EXERCISE GOAL |
The listing below contains a span that opens with the line containing "purple fork: 0 -> 1" and closes with the line containing "yellow cheese: 3 -> 1". Return that span exactly.

MATERIAL TO PROCESS |
>>>>

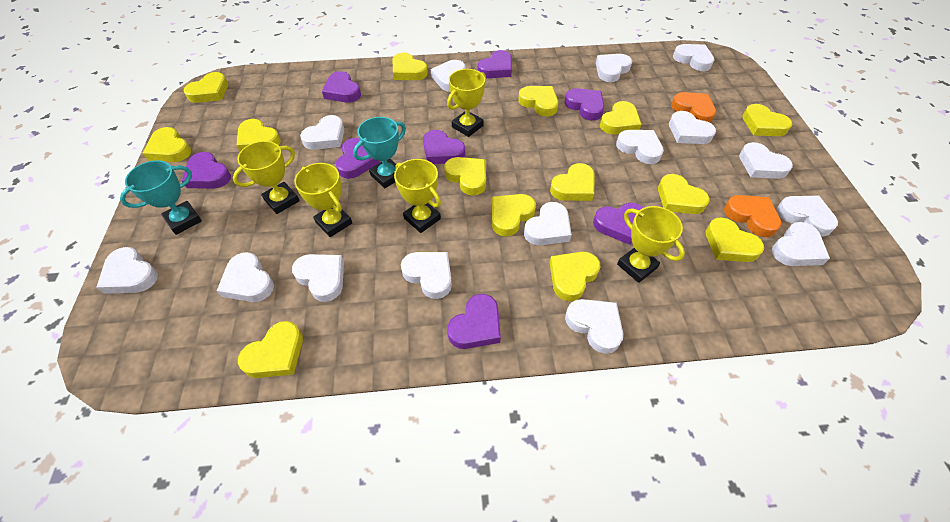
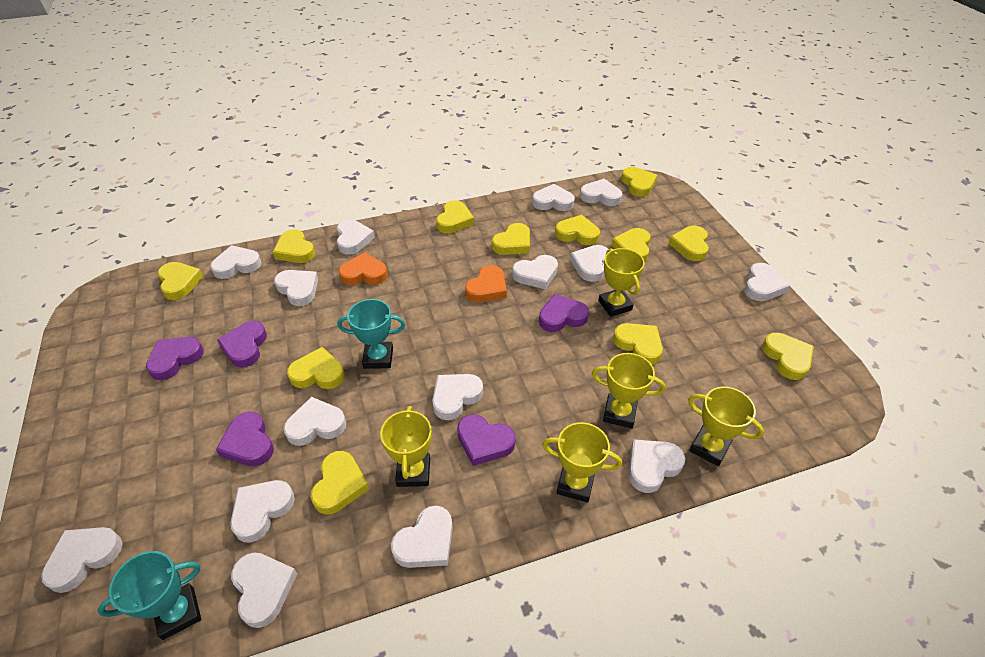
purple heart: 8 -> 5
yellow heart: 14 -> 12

<<<<
>>>>

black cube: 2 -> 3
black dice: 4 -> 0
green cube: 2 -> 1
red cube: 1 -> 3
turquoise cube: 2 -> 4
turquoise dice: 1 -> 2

<<<<
>>>>

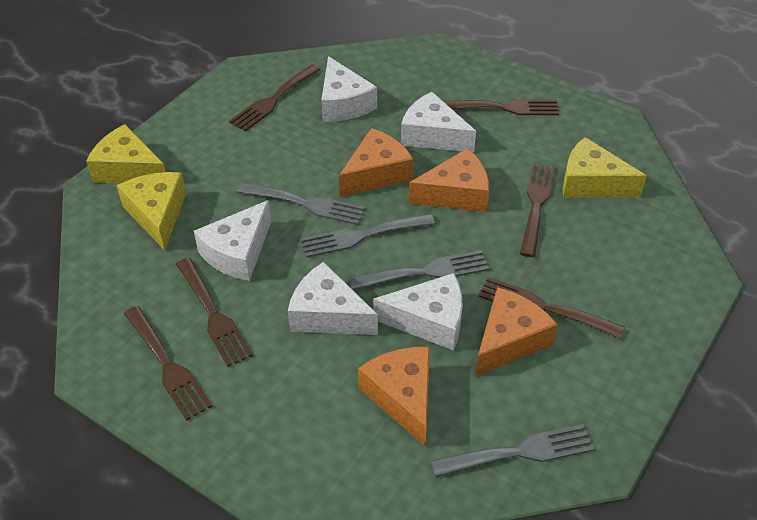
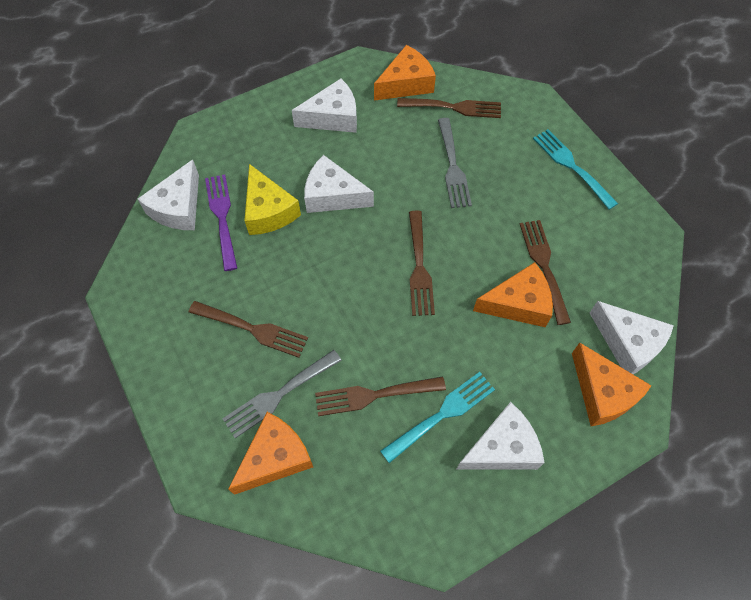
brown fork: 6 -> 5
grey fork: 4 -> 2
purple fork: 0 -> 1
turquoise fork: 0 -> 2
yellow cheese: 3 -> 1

<<<<

RESPONSE FOR THIS EXERCISE |
purple fork: 0 -> 1
turquoise fork: 0 -> 2
yellow cheese: 3 -> 1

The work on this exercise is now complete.